__Problem statement__
Your reply should hold only the lines from the records below where "left" occurs.
----- Material to process -----
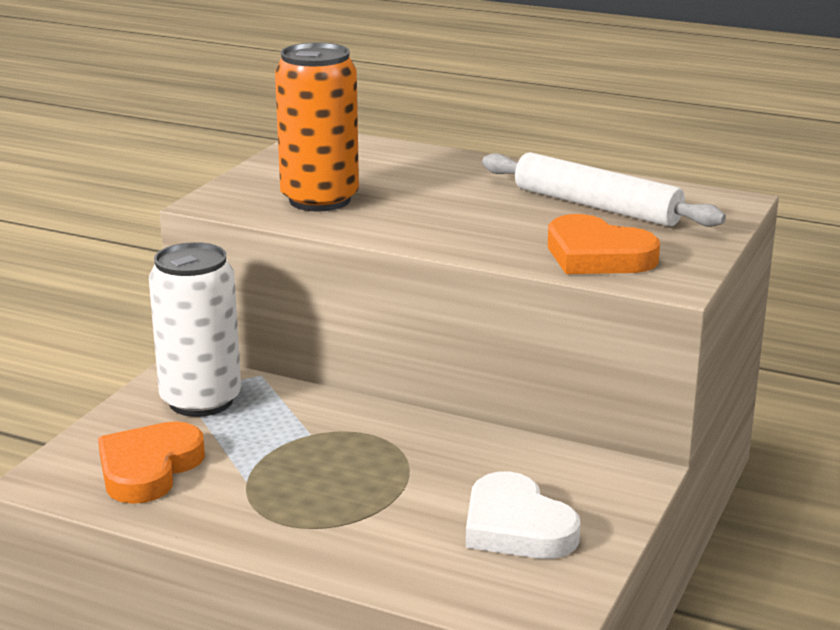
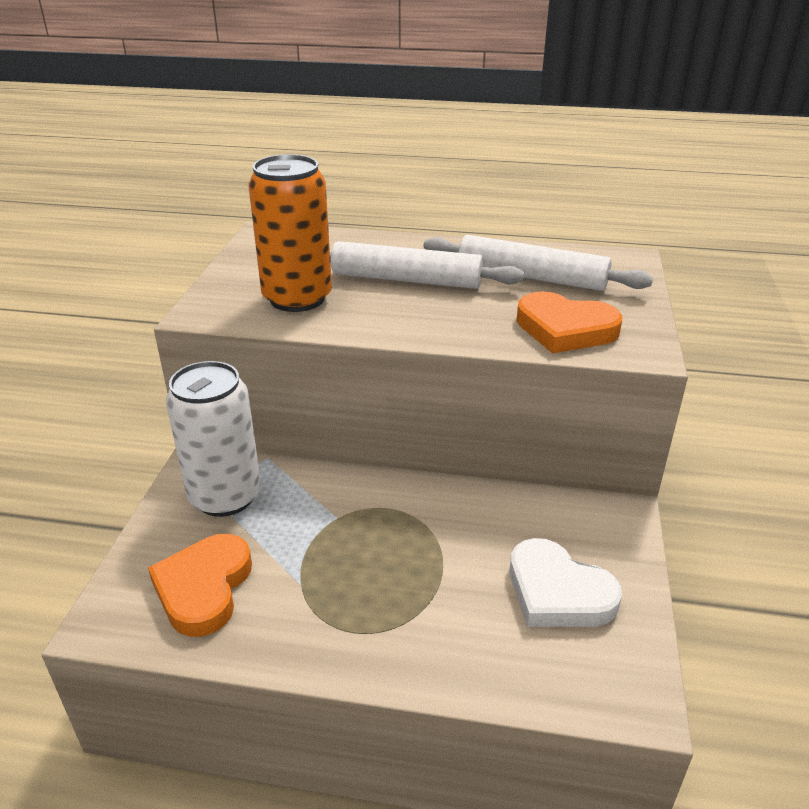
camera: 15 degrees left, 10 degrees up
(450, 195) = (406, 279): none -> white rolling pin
-----
----- Material to process -----
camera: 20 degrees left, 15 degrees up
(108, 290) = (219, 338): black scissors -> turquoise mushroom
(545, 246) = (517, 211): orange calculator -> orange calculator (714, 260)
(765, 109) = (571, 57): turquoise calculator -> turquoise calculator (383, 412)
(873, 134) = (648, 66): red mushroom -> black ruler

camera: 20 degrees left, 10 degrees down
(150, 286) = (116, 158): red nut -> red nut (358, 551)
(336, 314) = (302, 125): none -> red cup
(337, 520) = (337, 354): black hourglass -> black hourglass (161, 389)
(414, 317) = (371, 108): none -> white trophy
-----
__Task output__
camera: 15 degrees left, 10 degrees up
camera: 20 degrees left, 15 degrees up
camera: 20 degrees left, 10 degrees down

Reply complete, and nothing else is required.